— Given exercise —
Please pull out each line of the records below that contains the string "appoggiatura", copying every such line in full.

Rows from a dataset:
········
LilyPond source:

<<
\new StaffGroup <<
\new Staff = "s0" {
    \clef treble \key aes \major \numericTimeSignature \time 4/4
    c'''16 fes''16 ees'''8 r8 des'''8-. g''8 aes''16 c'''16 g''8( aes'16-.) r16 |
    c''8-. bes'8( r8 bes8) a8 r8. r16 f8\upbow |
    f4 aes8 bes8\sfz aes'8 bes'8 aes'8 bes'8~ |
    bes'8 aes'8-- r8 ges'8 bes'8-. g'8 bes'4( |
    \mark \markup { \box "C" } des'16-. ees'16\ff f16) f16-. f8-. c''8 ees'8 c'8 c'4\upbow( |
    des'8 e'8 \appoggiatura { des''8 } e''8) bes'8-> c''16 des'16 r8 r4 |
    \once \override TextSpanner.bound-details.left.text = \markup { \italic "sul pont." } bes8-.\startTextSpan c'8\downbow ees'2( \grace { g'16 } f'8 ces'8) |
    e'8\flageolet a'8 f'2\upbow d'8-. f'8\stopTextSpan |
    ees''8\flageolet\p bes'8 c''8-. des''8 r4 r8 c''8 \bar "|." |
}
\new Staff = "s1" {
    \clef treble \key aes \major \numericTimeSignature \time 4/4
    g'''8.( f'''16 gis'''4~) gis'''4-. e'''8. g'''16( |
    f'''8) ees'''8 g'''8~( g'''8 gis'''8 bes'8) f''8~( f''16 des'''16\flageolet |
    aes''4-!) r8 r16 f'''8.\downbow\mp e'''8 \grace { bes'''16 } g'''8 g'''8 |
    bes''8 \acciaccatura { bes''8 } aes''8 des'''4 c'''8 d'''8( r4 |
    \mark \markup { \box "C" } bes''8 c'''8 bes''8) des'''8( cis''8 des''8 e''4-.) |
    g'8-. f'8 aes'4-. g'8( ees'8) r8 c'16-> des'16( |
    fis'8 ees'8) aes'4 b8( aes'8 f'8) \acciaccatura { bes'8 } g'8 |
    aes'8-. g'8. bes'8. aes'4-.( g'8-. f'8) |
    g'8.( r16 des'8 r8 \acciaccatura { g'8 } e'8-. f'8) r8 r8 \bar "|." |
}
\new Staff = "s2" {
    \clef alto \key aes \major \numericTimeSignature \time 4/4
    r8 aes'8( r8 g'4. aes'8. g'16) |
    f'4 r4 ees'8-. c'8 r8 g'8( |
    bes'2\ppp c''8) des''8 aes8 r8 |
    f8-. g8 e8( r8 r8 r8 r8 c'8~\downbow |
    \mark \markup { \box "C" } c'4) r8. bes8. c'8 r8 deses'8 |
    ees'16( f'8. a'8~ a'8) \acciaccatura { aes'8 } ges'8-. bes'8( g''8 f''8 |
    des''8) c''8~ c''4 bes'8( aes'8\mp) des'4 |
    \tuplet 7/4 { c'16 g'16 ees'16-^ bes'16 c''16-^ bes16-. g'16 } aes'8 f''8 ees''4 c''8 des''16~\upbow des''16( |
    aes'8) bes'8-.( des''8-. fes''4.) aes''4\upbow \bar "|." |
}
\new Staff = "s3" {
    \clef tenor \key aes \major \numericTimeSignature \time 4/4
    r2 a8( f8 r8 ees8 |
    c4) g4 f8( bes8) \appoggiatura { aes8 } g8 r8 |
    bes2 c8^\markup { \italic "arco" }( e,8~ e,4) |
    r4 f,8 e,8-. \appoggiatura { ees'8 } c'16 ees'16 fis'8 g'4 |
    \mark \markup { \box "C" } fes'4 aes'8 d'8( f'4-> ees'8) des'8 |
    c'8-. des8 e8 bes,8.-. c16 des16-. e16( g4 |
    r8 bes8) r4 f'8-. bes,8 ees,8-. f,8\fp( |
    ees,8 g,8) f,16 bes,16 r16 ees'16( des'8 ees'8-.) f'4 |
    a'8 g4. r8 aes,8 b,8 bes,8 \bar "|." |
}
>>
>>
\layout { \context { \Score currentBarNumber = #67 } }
········
— Response to this exercise —
    des'8 e'8 \appoggiatura { des''8 } e''8) bes'8-> c''16 des'16 r8 r4 |
    c4) g4 f8( bes8) \appoggiatura { aes8 } g8 r8 |
    r4 f,8 e,8-. \appoggiatura { ees'8 } c'16 ees'16 fis'8 g'4 |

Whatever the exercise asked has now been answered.